= Problem description =
Filter the listing and keep only the lines with the word "screwdriver".

Available data: Begin

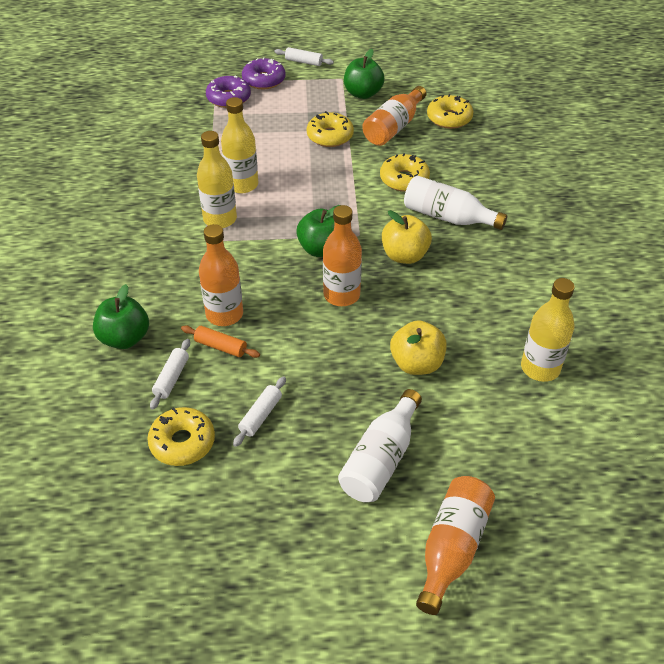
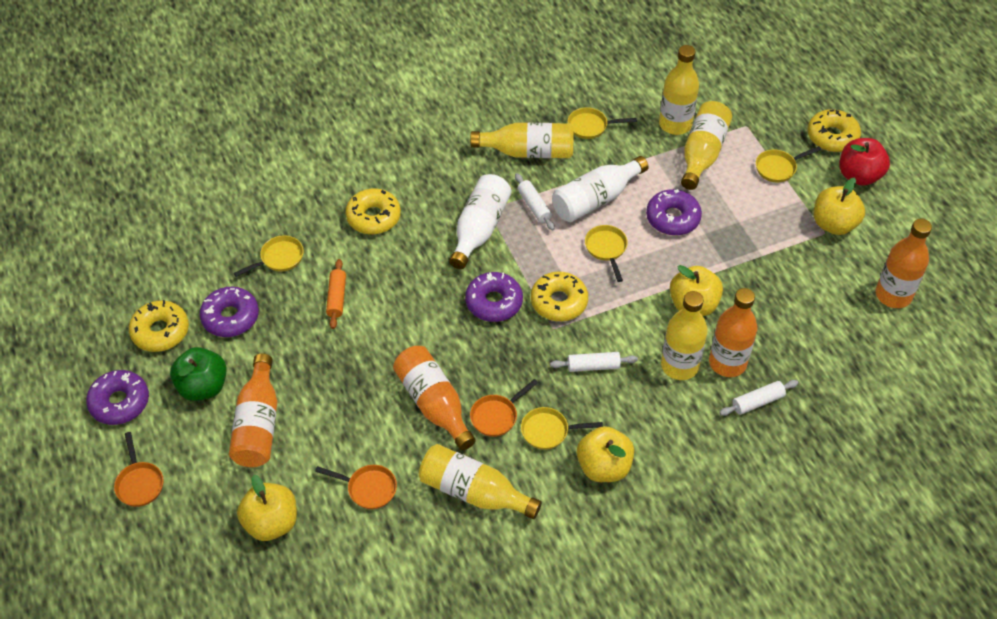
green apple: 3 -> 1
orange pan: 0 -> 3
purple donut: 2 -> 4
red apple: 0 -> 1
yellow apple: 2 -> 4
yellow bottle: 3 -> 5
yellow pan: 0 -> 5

Available data: End
Available data: Begin

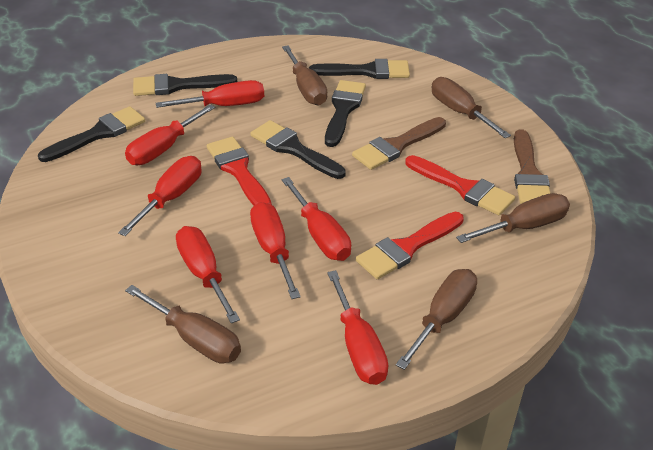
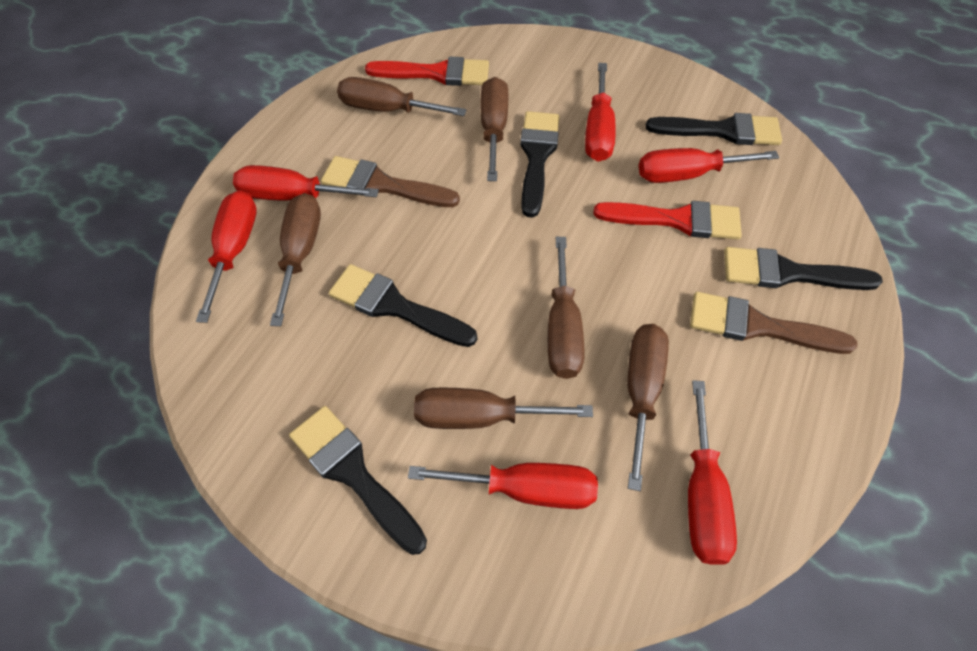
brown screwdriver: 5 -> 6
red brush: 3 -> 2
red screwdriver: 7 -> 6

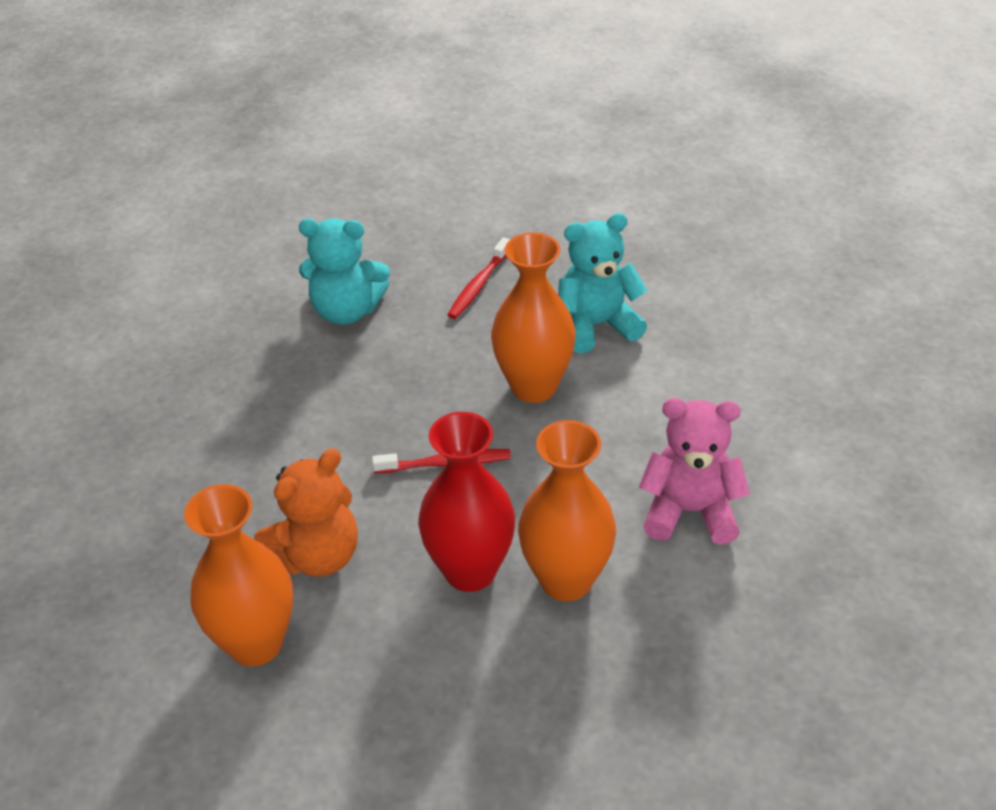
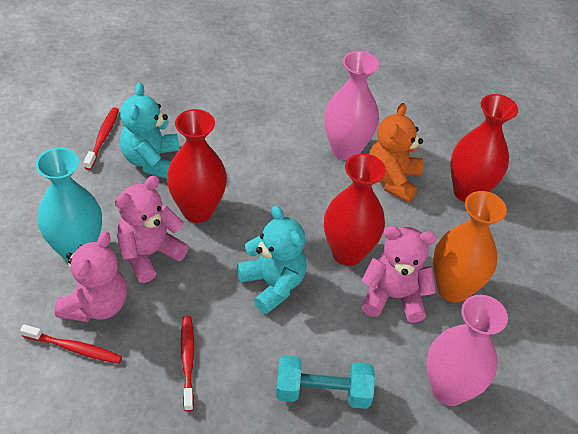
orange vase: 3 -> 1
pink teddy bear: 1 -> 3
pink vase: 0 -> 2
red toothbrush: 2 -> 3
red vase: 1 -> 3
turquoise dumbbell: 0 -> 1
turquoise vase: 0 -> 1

Available data: End

= Solution to the problem =
brown screwdriver: 5 -> 6
red screwdriver: 7 -> 6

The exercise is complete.